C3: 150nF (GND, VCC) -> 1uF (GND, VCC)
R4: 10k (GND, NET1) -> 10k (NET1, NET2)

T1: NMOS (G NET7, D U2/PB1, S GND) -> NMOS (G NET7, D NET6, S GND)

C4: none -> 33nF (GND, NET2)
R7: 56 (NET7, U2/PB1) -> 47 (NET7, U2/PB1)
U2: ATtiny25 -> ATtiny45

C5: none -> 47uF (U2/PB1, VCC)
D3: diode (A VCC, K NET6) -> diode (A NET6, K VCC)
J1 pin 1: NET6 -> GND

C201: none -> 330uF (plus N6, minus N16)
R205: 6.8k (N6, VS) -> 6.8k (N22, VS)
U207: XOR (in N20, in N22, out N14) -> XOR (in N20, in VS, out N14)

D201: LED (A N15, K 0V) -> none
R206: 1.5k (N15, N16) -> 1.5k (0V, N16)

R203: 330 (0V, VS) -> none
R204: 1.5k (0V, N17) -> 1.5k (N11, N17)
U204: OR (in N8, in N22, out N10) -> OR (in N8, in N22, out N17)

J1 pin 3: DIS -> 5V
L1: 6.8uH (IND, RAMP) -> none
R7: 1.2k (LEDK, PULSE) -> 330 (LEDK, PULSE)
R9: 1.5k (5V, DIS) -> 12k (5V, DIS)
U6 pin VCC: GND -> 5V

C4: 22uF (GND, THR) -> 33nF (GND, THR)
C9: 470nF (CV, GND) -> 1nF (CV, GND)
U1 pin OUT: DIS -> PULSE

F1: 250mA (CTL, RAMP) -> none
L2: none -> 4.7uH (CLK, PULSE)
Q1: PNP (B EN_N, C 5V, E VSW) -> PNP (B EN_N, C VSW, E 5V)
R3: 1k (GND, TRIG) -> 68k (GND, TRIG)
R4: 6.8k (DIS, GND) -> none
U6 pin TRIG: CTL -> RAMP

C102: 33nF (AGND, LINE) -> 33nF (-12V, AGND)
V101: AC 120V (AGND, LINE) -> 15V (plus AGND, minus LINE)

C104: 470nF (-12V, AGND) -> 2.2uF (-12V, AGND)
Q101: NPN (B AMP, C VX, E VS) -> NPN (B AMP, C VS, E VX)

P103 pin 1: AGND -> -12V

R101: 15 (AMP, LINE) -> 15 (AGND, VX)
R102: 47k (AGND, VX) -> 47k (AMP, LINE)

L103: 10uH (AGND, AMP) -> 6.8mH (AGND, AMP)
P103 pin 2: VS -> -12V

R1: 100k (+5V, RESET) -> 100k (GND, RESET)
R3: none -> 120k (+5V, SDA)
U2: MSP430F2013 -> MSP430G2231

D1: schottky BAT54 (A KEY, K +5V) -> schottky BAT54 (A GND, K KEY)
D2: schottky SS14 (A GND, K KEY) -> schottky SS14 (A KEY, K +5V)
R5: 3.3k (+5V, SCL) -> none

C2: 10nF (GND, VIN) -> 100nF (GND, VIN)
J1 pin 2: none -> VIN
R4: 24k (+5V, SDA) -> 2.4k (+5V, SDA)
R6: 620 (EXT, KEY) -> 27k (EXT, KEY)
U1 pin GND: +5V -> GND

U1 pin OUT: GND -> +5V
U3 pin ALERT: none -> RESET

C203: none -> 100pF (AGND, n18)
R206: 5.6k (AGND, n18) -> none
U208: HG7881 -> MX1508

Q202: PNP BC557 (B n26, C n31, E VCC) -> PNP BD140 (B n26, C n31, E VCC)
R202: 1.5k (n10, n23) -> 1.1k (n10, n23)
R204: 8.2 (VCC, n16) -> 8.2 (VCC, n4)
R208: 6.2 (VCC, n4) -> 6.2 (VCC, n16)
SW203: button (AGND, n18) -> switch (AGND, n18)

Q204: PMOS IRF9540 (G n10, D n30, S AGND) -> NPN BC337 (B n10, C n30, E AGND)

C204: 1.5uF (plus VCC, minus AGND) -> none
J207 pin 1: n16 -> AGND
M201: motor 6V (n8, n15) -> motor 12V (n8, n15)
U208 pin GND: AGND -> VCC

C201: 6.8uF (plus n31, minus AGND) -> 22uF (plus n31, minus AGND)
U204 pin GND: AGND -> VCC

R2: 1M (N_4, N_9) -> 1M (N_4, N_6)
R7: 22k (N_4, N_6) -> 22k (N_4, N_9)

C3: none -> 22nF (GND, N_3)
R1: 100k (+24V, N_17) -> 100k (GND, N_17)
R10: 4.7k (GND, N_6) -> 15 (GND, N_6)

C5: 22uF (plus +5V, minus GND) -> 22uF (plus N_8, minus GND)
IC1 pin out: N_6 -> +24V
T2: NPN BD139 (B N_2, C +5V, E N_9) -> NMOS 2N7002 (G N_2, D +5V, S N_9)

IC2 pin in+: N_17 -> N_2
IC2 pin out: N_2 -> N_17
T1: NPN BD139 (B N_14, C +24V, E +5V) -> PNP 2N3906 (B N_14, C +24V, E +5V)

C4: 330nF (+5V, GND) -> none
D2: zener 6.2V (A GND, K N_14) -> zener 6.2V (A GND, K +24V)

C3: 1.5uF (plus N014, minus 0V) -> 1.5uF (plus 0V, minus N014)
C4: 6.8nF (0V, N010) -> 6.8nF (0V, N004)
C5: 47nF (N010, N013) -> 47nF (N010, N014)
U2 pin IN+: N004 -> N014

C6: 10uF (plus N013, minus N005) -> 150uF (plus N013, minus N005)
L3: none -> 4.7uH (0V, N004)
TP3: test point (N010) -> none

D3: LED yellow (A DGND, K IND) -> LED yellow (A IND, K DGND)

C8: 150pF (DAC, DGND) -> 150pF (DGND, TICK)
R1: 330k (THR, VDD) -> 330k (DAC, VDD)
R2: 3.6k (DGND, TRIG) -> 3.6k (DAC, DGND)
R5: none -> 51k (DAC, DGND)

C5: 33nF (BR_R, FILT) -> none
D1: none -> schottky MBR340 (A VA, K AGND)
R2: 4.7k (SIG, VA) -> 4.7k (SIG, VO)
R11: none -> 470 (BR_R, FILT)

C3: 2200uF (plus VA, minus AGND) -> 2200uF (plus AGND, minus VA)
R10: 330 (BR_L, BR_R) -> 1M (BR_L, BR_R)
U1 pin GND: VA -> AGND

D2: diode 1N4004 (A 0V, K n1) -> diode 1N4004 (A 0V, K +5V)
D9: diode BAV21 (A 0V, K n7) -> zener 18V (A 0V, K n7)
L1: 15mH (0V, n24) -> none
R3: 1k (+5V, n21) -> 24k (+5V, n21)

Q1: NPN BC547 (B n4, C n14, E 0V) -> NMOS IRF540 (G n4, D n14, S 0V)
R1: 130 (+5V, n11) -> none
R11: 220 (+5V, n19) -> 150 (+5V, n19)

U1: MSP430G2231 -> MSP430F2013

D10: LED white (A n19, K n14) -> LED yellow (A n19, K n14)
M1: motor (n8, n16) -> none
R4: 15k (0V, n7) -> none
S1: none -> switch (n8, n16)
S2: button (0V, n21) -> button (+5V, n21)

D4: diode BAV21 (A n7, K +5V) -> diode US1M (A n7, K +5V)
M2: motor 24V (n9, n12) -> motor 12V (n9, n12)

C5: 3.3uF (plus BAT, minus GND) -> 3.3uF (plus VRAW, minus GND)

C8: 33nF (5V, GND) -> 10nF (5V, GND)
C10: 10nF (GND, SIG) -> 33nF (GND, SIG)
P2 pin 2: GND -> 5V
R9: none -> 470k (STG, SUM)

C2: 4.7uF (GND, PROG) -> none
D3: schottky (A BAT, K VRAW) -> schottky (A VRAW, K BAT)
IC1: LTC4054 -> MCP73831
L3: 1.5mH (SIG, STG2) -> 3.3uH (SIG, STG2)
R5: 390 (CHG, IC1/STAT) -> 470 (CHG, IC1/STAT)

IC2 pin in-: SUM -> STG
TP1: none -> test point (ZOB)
-=-=-=-=-
■ TASK TO COMPLETE:
Once you find the line with "L1: 6.8uH (IND, RAMP) -> none" above, print it and every line after it up to and including the line with "P103 pin 2: VS -> -12V", exactly as written and nothing else.

■ EXERCISE RESULT:
L1: 6.8uH (IND, RAMP) -> none
R7: 1.2k (LEDK, PULSE) -> 330 (LEDK, PULSE)
R9: 1.5k (5V, DIS) -> 12k (5V, DIS)
U6 pin VCC: GND -> 5V

C4: 22uF (GND, THR) -> 33nF (GND, THR)
C9: 470nF (CV, GND) -> 1nF (CV, GND)
U1 pin OUT: DIS -> PULSE

F1: 250mA (CTL, RAMP) -> none
L2: none -> 4.7uH (CLK, PULSE)
Q1: PNP (B EN_N, C 5V, E VSW) -> PNP (B EN_N, C VSW, E 5V)
R3: 1k (GND, TRIG) -> 68k (GND, TRIG)
R4: 6.8k (DIS, GND) -> none
U6 pin TRIG: CTL -> RAMP

C102: 33nF (AGND, LINE) -> 33nF (-12V, AGND)
V101: AC 120V (AGND, LINE) -> 15V (plus AGND, minus LINE)

C104: 470nF (-12V, AGND) -> 2.2uF (-12V, AGND)
Q101: NPN (B AMP, C VX, E VS) -> NPN (B AMP, C VS, E VX)

P103 pin 1: AGND -> -12V

R101: 15 (AMP, LINE) -> 15 (AGND, VX)
R102: 47k (AGND, VX) -> 47k (AMP, LINE)

L103: 10uH (AGND, AMP) -> 6.8mH (AGND, AMP)
P103 pin 2: VS -> -12V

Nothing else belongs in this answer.